'''
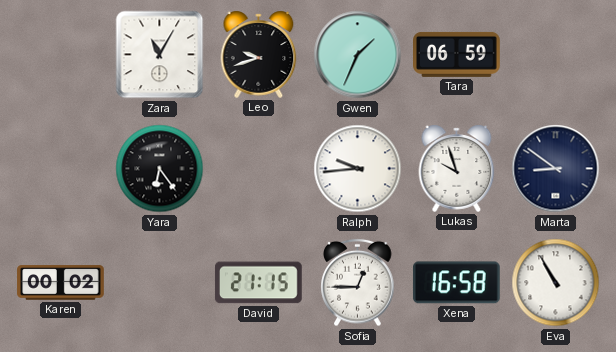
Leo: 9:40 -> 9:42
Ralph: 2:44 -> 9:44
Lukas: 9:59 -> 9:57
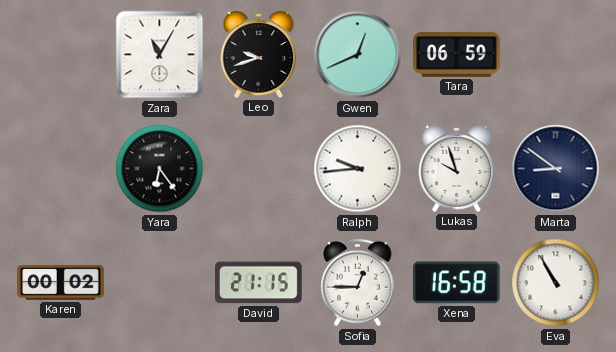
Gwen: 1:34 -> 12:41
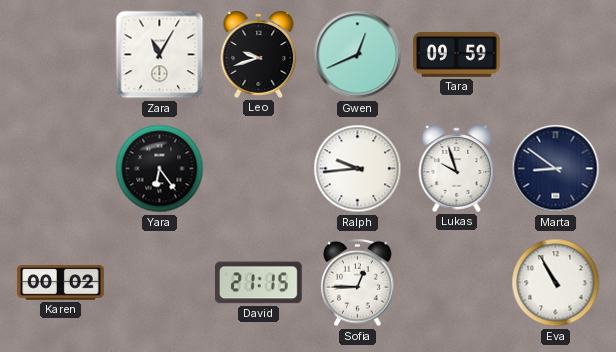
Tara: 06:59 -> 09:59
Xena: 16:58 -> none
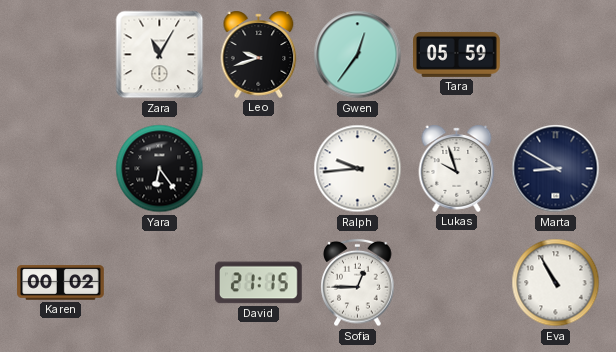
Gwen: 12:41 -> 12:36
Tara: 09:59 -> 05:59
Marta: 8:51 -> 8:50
'''
'''
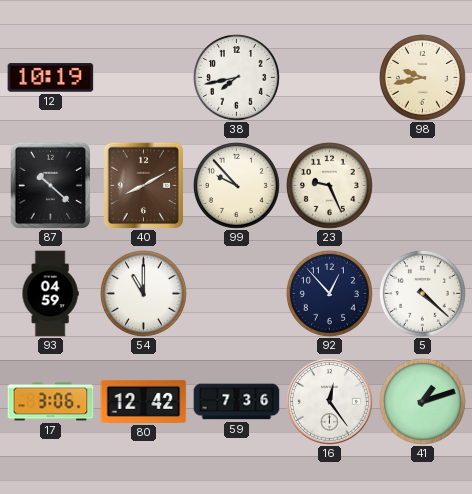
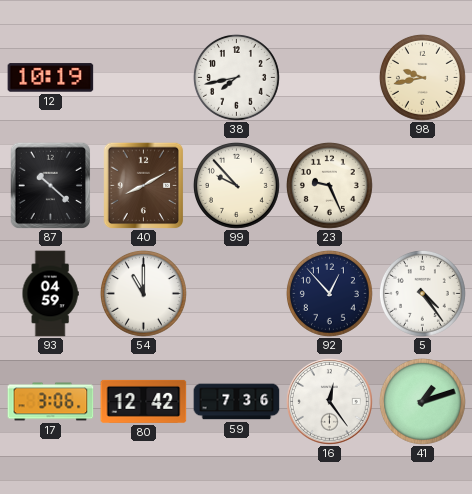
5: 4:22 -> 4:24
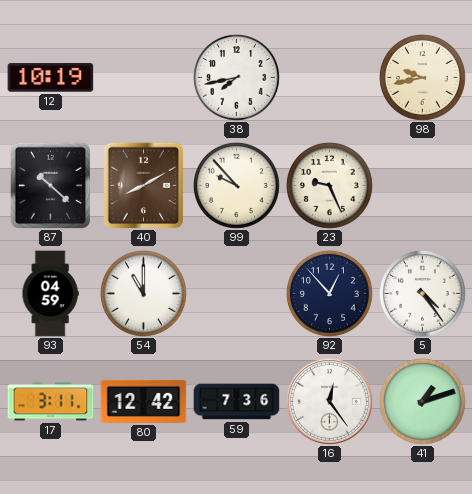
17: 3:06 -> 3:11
'''
* **Do this**: Rewrite the data above, from the line containing "Leo: 9:40 -> 9:42" through the line containing "Xena: 16:58 -> none", as a Markdown table with the columns Row and Line. Give each line its own numbered row, skip any blank lines, and leave the pictures out.

* **Response to this exercise**:
| Row | Line |
|---|---|
| 1 | Leo: 9:40 -> 9:42 |
| 2 | Ralph: 2:44 -> 9:44 |
| 3 | Lukas: 9:59 -> 9:57 |
| 4 | Gwen: 1:34 -> 12:41 |
| 5 | Tara: 06:59 -> 09:59 |
| 6 | Xena: 16:58 -> none |